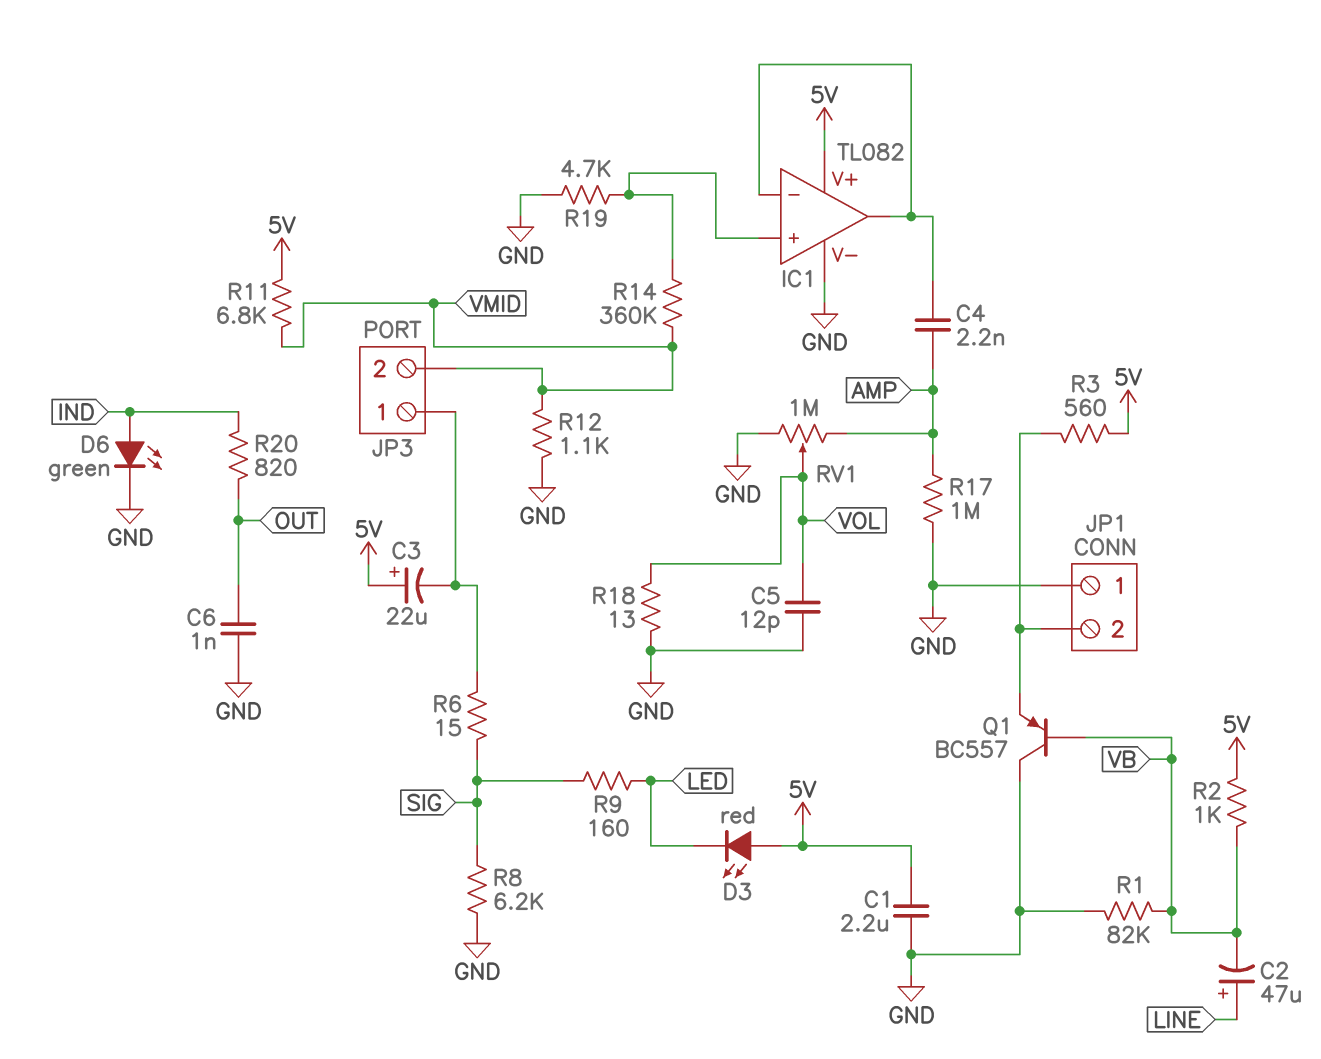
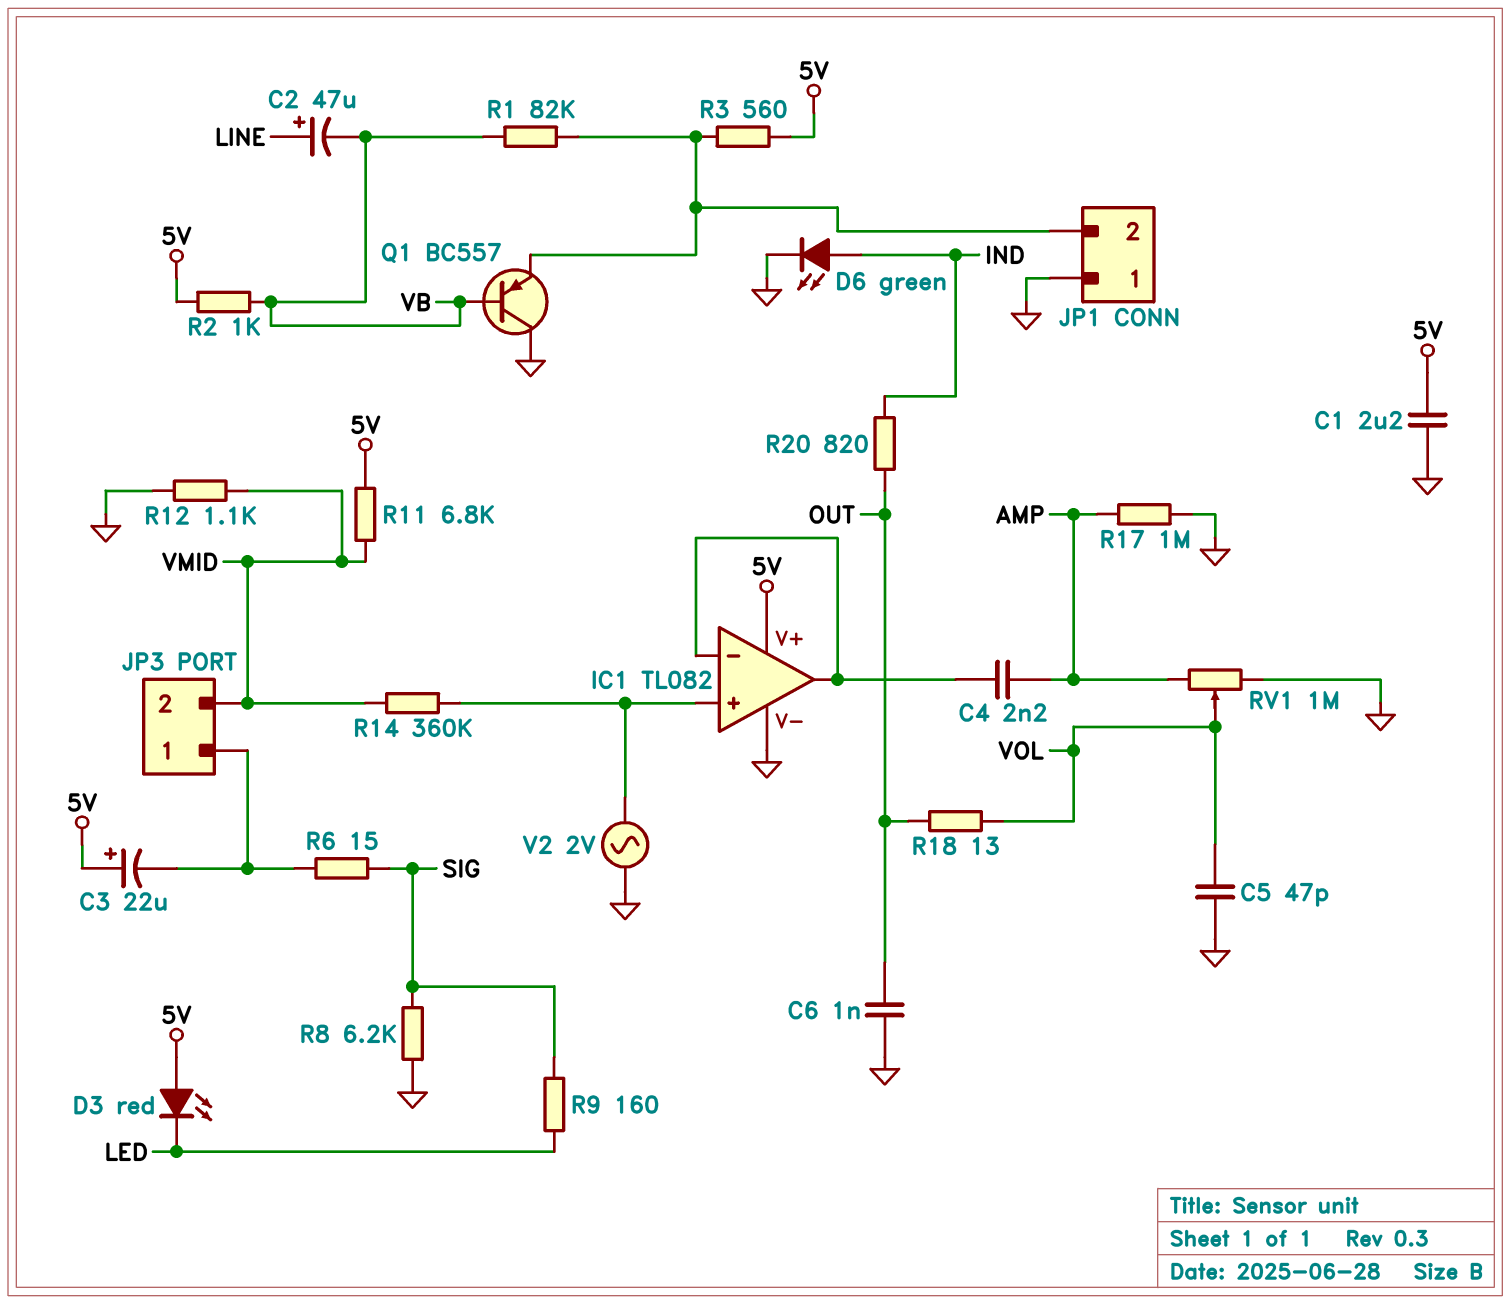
C5: 12pF (GND, VOL) -> 47pF (GND, VOL)
R1: 82k (GND, VB) -> 82k (JP1/2, VB)
R18: 13 (GND, VOL) -> 13 (OUT, VOL)
R19: 4.7k (GND, IC1/in+) -> none
V2: none -> AC 2V (GND, IC1/in+)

================================

● **Task to complete**:
Exactly as they appear above, write out all the entries, but not the images.

● **Response box**:
C5: 12pF (GND, VOL) -> 47pF (GND, VOL)
R1: 82k (GND, VB) -> 82k (JP1/2, VB)
R18: 13 (GND, VOL) -> 13 (OUT, VOL)
R19: 4.7k (GND, IC1/in+) -> none
V2: none -> AC 2V (GND, IC1/in+)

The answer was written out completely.